**Image sequences with motion text:**
▽
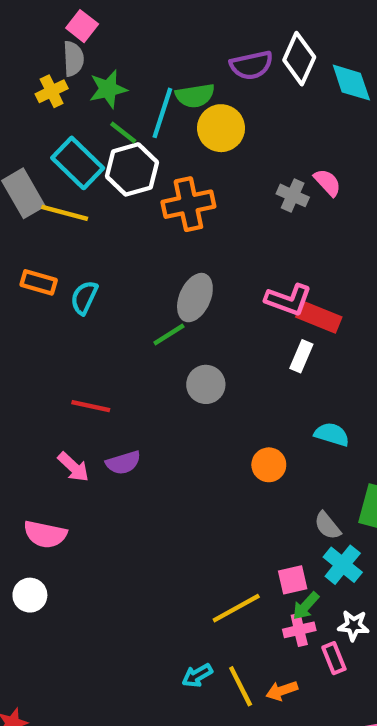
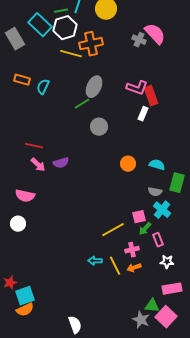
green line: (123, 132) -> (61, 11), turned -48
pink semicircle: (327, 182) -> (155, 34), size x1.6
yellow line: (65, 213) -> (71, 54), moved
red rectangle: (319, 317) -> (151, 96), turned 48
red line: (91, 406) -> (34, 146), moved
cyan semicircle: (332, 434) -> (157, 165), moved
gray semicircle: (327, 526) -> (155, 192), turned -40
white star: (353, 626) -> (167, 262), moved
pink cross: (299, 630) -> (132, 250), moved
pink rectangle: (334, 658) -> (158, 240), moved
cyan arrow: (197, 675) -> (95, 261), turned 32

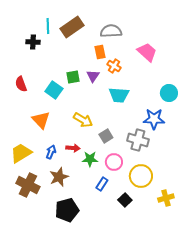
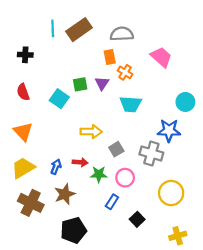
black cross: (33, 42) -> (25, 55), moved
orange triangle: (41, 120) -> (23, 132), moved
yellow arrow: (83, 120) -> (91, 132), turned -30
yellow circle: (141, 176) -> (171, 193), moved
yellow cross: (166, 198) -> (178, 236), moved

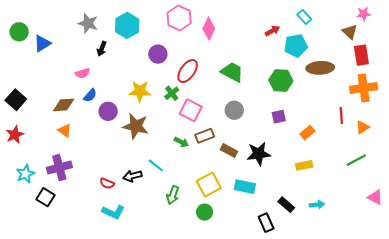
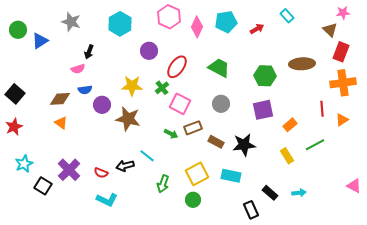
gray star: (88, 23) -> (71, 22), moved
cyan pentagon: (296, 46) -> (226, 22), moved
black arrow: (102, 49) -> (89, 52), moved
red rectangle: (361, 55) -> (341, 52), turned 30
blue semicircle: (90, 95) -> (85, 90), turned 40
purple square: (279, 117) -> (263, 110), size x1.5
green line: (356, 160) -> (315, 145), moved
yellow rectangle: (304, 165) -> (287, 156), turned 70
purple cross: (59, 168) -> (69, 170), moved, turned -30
△
**WHAT IS EXPECTED:**
Give an exact copy of every line from the one holding "purple square: (279, 117)" through the end of the records, both included, and no other lines.

**COMPLETED EXERCISE:**
purple square: (279, 117) -> (263, 110), size x1.5
green line: (356, 160) -> (315, 145), moved
yellow rectangle: (304, 165) -> (287, 156), turned 70
purple cross: (59, 168) -> (69, 170), moved, turned -30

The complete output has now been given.